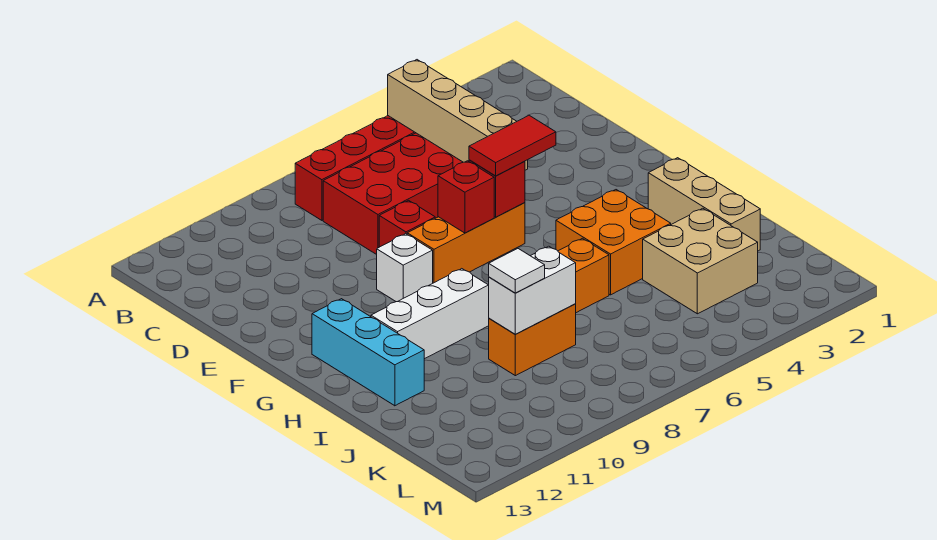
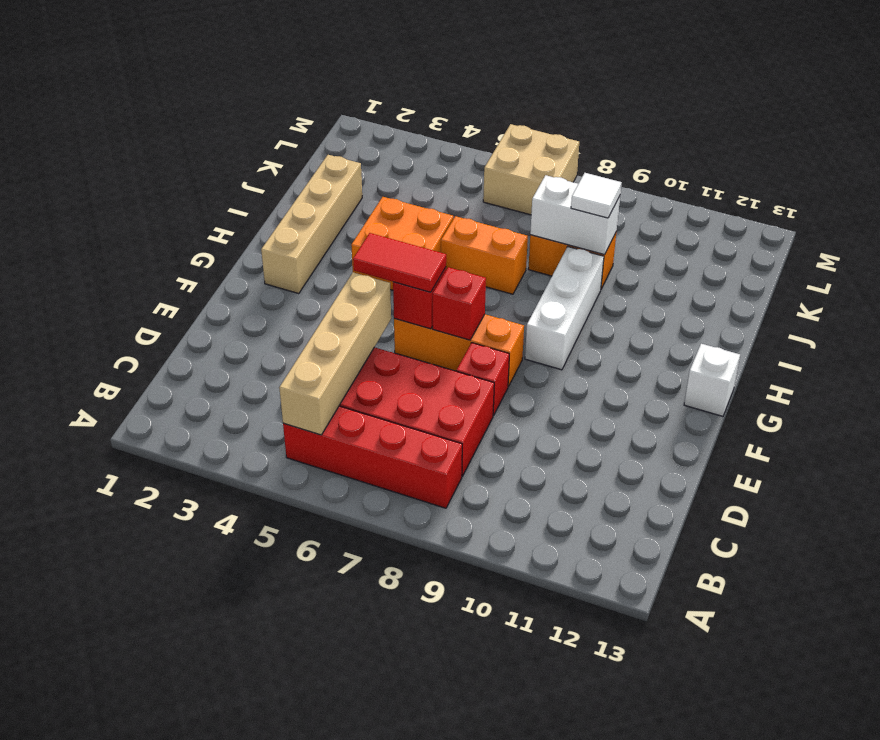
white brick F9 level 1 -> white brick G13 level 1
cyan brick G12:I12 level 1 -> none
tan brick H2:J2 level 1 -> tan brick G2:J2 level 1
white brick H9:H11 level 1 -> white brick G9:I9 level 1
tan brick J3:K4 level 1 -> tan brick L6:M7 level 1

####

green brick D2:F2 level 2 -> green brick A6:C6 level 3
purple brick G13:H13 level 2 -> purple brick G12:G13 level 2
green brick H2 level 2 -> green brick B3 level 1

####

__WHAT NEEDS TO BE DONE__
Reproduce verbatim the lines above, from the line with "white brick F9" through the line with "tan brick J3:K4".

__COMPLETED EXERCISE__
white brick F9 level 1 -> white brick G13 level 1
cyan brick G12:I12 level 1 -> none
tan brick H2:J2 level 1 -> tan brick G2:J2 level 1
white brick H9:H11 level 1 -> white brick G9:I9 level 1
tan brick J3:K4 level 1 -> tan brick L6:M7 level 1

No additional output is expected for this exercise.